- [Data for this task]

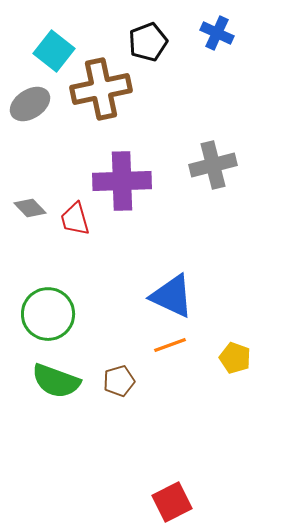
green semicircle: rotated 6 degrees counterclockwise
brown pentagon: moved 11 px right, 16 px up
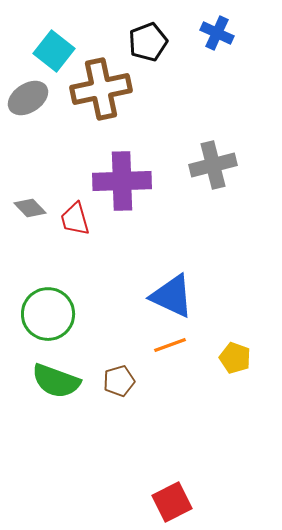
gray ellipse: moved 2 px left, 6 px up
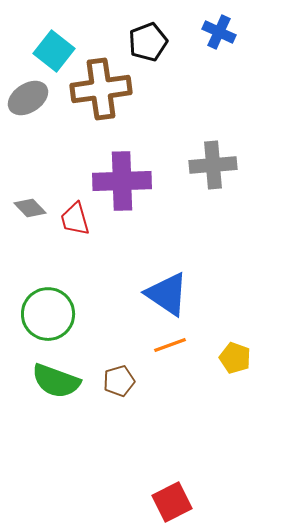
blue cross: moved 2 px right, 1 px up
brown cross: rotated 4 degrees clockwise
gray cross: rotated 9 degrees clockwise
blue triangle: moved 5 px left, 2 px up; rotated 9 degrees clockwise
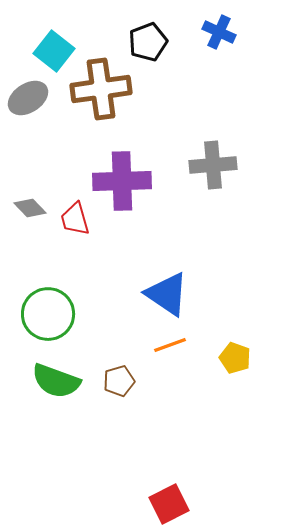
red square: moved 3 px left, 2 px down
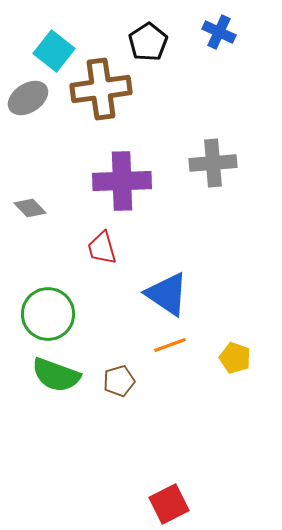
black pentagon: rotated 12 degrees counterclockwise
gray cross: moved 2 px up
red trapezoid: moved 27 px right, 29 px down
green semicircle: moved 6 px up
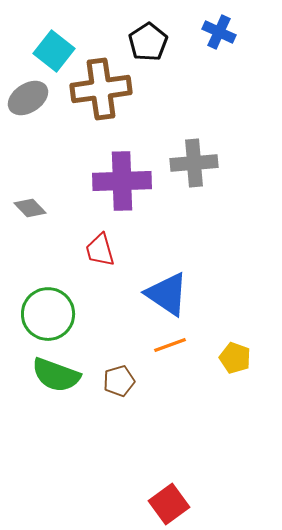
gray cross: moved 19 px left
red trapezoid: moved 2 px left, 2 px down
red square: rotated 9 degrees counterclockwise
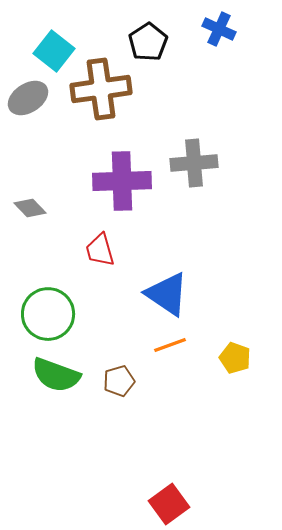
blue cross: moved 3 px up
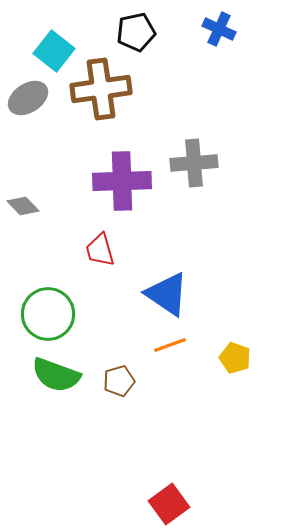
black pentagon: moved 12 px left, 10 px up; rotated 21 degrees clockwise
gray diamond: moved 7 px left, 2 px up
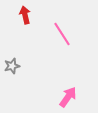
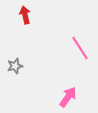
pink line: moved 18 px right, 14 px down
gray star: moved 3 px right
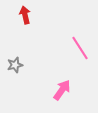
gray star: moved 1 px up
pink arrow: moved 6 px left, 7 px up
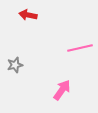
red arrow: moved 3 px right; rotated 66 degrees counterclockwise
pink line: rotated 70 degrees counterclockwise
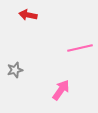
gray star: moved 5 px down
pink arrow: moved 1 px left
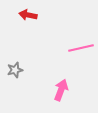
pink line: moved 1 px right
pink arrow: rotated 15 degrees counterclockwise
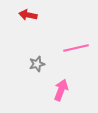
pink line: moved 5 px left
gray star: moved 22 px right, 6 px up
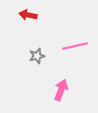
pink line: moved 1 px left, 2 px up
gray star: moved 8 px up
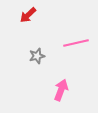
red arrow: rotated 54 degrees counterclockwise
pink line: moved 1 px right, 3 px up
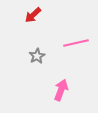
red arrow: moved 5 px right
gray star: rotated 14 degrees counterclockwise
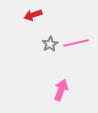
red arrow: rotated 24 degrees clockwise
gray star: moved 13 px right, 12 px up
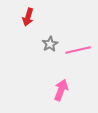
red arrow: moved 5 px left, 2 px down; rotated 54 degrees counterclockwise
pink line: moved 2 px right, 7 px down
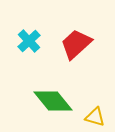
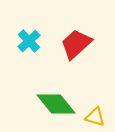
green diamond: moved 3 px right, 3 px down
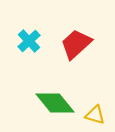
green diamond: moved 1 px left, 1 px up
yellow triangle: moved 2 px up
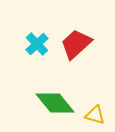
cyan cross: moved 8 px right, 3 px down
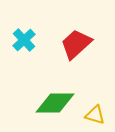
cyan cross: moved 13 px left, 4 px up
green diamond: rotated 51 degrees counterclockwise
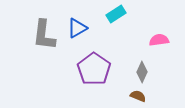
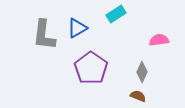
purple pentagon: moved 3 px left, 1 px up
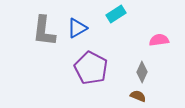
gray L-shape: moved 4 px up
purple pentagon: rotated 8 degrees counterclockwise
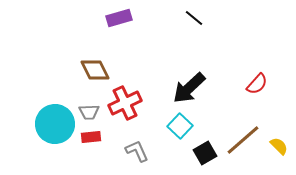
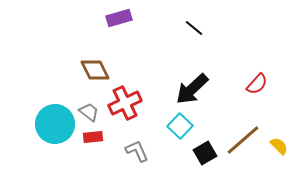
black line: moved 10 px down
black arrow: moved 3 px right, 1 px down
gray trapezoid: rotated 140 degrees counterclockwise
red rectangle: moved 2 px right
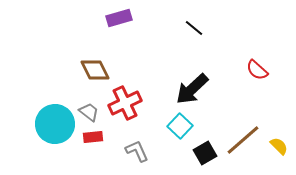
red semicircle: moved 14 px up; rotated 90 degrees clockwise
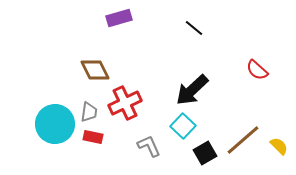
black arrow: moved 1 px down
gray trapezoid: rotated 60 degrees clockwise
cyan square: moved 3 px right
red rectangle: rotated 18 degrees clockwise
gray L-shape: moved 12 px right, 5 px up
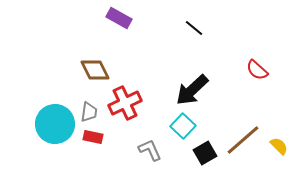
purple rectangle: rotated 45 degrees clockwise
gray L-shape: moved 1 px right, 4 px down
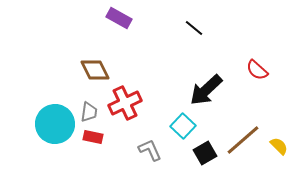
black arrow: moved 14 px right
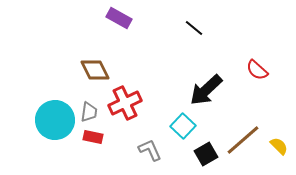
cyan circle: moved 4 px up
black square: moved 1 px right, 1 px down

- [What is required]
Select each line above that contains the word "diamond", treating uppercase and lowercase as distinct.

- [Output for this exercise]
gray diamond: moved 7 px left, 2 px up
green diamond: moved 3 px right, 3 px down
green diamond: moved 1 px left, 1 px up
green diamond: rotated 51 degrees counterclockwise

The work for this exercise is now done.